───── Provided entries
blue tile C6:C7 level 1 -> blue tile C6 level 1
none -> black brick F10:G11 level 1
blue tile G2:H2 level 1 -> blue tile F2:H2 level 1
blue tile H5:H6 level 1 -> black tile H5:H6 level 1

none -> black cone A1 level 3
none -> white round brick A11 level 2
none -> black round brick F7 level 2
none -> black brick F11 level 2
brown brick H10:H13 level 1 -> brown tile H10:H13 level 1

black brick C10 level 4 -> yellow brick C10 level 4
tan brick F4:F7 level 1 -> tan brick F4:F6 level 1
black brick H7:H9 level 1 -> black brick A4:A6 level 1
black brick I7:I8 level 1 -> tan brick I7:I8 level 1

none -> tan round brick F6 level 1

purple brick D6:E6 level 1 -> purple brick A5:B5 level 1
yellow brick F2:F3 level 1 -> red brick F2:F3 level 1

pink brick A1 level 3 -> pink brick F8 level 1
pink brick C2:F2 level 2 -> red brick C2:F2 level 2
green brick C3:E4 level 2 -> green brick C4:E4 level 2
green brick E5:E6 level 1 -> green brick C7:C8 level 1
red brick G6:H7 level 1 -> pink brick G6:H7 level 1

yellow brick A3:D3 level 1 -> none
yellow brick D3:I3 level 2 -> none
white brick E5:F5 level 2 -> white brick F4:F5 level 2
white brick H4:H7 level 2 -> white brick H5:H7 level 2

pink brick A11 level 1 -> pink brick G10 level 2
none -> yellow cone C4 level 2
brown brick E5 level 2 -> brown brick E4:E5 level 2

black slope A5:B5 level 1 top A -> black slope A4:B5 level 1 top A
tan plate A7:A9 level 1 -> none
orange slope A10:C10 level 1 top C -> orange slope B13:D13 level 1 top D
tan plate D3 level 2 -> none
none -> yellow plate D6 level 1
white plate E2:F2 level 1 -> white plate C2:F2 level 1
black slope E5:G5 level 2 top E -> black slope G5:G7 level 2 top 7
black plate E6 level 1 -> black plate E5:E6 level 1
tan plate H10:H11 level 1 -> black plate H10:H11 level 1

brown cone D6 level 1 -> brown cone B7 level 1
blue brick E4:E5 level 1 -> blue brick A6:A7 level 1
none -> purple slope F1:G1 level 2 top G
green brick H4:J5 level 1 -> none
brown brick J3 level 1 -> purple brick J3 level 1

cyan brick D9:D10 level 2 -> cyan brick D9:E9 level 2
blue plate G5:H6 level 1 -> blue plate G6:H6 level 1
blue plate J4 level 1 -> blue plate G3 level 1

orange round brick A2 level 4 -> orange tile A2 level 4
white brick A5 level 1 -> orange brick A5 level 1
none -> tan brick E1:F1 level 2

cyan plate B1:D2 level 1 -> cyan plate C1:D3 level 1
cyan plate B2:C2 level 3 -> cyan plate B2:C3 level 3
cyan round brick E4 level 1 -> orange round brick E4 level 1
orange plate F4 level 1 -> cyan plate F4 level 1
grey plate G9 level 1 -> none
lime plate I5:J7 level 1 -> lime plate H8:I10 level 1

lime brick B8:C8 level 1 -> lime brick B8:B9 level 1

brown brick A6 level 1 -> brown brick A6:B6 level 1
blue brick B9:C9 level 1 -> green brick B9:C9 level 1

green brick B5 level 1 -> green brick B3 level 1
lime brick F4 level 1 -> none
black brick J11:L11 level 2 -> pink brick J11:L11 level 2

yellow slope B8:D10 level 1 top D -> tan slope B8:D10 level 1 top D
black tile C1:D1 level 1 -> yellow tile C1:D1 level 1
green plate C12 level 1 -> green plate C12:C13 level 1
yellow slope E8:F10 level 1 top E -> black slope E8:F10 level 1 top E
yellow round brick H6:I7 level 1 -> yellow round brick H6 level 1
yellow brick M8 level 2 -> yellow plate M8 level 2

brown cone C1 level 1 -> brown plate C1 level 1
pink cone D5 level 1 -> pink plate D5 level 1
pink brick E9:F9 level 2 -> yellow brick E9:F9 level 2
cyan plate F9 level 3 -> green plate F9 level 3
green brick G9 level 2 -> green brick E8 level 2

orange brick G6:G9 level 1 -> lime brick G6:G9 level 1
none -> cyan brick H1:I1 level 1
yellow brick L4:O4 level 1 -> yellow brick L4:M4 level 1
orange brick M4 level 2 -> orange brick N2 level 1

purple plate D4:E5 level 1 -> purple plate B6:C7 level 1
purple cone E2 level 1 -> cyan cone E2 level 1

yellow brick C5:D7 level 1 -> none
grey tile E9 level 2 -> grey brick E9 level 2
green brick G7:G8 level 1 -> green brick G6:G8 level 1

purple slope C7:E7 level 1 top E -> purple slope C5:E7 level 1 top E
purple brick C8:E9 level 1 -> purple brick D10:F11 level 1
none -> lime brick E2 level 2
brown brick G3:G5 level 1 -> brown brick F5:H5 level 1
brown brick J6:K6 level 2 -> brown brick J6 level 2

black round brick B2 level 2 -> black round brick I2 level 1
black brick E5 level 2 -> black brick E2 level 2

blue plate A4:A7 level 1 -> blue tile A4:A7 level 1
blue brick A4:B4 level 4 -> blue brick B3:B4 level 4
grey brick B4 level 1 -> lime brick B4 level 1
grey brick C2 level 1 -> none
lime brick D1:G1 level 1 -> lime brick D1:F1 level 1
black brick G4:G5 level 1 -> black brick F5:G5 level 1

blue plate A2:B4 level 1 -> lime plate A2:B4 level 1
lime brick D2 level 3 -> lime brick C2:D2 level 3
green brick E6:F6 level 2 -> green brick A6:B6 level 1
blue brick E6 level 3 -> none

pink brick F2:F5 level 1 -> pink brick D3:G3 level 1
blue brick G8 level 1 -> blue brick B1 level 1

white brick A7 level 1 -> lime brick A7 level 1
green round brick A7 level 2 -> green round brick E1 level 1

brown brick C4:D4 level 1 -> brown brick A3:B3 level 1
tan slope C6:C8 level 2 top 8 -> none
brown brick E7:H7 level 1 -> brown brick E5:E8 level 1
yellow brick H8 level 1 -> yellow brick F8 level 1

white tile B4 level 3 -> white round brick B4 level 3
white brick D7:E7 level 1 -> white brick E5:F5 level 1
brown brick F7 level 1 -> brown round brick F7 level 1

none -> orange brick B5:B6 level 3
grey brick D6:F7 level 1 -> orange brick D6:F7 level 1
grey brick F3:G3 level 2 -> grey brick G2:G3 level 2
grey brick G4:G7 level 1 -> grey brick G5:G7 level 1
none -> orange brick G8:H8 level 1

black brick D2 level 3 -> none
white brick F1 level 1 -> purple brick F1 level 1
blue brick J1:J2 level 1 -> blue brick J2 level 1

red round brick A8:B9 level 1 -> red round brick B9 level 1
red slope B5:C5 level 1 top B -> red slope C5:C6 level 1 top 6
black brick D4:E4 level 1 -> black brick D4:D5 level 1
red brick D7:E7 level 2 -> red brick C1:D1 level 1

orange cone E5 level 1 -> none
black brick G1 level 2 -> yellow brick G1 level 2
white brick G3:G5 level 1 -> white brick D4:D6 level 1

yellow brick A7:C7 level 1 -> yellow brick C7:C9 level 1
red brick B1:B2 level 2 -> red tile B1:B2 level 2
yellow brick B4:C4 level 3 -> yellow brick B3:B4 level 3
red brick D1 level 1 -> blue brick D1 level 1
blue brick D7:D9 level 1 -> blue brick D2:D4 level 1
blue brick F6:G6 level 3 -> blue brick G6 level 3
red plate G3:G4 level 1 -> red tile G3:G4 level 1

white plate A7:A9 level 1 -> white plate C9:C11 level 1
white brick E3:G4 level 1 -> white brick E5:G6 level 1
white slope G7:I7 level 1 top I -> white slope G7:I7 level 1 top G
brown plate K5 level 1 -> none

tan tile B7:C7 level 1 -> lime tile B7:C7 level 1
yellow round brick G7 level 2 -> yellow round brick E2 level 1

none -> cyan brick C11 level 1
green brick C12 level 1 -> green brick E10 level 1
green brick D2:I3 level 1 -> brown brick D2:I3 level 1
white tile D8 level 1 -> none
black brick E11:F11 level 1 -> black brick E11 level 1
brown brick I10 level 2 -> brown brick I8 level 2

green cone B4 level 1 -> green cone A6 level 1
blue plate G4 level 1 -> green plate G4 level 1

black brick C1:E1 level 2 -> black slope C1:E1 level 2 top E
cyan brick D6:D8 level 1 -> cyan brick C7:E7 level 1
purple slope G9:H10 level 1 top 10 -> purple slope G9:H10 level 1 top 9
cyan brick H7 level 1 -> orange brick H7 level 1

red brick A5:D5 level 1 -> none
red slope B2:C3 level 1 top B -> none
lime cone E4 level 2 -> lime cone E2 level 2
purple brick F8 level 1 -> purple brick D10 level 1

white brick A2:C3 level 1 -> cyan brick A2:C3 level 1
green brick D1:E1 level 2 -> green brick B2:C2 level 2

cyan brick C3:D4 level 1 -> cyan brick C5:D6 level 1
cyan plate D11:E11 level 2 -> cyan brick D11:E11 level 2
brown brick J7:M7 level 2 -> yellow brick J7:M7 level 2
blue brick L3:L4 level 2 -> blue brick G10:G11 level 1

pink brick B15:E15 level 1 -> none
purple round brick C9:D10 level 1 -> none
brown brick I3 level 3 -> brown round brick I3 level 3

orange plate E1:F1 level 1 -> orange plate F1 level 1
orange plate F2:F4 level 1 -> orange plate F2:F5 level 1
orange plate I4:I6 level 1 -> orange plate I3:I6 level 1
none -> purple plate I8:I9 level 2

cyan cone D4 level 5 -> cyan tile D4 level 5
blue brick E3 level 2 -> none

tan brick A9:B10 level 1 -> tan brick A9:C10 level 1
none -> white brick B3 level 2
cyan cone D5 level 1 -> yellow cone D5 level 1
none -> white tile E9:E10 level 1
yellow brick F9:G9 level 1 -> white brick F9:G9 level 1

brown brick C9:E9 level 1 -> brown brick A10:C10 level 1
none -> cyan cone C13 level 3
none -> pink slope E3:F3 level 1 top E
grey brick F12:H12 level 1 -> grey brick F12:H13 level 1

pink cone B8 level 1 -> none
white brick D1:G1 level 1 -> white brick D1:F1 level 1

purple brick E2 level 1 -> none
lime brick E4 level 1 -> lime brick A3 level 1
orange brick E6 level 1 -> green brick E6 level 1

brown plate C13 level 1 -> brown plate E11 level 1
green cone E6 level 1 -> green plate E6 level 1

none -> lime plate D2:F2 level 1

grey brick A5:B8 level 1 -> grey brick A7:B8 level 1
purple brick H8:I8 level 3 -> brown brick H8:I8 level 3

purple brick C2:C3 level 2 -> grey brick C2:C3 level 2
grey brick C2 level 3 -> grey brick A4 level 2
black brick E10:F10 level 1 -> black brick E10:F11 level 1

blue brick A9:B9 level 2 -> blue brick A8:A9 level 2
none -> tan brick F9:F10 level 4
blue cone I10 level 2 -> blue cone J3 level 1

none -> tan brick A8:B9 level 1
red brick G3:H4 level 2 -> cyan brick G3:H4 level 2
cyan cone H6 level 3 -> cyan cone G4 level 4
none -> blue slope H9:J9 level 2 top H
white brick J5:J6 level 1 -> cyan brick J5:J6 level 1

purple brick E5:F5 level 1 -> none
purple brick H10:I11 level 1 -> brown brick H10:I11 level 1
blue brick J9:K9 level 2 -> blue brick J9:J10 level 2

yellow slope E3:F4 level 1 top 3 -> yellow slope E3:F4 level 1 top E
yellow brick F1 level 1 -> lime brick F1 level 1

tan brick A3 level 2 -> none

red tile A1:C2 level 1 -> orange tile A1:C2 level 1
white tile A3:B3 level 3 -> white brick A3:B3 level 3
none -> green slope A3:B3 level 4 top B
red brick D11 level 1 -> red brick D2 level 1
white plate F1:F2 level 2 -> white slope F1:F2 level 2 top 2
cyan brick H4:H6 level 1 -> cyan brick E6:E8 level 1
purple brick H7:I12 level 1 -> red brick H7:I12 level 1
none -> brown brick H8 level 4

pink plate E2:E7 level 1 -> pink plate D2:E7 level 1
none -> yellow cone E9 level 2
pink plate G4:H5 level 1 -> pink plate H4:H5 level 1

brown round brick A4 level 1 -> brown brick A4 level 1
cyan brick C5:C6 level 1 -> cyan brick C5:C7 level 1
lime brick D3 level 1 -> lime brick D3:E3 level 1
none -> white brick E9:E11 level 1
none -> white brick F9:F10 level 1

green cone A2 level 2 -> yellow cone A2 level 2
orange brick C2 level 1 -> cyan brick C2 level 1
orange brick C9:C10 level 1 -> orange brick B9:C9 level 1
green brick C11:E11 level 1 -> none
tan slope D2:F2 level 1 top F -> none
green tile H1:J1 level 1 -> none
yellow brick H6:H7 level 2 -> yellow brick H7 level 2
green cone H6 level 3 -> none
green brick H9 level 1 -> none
──────────
__Task to carry out__. The lines above from the one with "orange plate F2:F4" through the one with "brown brick C9:E9" are to be duplicated exactly, ends included, with nothing added.

__Solution to this problem__.
orange plate F2:F4 level 1 -> orange plate F2:F5 level 1
orange plate I4:I6 level 1 -> orange plate I3:I6 level 1
none -> purple plate I8:I9 level 2

cyan cone D4 level 5 -> cyan tile D4 level 5
blue brick E3 level 2 -> none

tan brick A9:B10 level 1 -> tan brick A9:C10 level 1
none -> white brick B3 level 2
cyan cone D5 level 1 -> yellow cone D5 level 1
none -> white tile E9:E10 level 1
yellow brick F9:G9 level 1 -> white brick F9:G9 level 1

brown brick C9:E9 level 1 -> brown brick A10:C10 level 1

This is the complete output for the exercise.